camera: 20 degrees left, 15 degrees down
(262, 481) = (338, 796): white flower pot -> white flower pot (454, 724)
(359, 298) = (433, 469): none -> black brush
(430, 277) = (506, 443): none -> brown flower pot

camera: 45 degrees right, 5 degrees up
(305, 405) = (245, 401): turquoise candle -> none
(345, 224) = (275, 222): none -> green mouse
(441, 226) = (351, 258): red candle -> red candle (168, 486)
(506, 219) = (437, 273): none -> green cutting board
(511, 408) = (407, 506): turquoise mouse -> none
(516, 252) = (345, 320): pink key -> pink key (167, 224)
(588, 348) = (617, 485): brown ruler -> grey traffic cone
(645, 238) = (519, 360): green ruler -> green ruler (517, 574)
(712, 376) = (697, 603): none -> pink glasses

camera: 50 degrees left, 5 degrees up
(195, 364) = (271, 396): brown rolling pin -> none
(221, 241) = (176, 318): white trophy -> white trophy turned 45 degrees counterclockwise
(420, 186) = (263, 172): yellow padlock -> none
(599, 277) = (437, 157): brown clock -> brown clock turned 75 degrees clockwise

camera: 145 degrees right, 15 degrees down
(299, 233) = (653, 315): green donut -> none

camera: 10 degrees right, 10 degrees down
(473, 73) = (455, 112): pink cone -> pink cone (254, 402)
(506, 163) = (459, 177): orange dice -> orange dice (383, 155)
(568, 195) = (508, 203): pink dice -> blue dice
^^^^
# Your goal
Restate all of the data above. Match it word for word.

# Answer space
camera: 20 degrees left, 15 degrees down
(262, 481) = (338, 796): white flower pot -> white flower pot (454, 724)
(359, 298) = (433, 469): none -> black brush
(430, 277) = (506, 443): none -> brown flower pot

camera: 45 degrees right, 5 degrees up
(305, 405) = (245, 401): turquoise candle -> none
(345, 224) = (275, 222): none -> green mouse
(441, 226) = (351, 258): red candle -> red candle (168, 486)
(506, 219) = (437, 273): none -> green cutting board
(511, 408) = (407, 506): turquoise mouse -> none
(516, 252) = (345, 320): pink key -> pink key (167, 224)
(588, 348) = (617, 485): brown ruler -> grey traffic cone
(645, 238) = (519, 360): green ruler -> green ruler (517, 574)
(712, 376) = (697, 603): none -> pink glasses

camera: 50 degrees left, 5 degrees up
(195, 364) = (271, 396): brown rolling pin -> none
(221, 241) = (176, 318): white trophy -> white trophy turned 45 degrees counterclockwise
(420, 186) = (263, 172): yellow padlock -> none
(599, 277) = (437, 157): brown clock -> brown clock turned 75 degrees clockwise

camera: 145 degrees right, 15 degrees down
(299, 233) = (653, 315): green donut -> none

camera: 10 degrees right, 10 degrees down
(473, 73) = (455, 112): pink cone -> pink cone (254, 402)
(506, 163) = (459, 177): orange dice -> orange dice (383, 155)
(568, 195) = (508, 203): pink dice -> blue dice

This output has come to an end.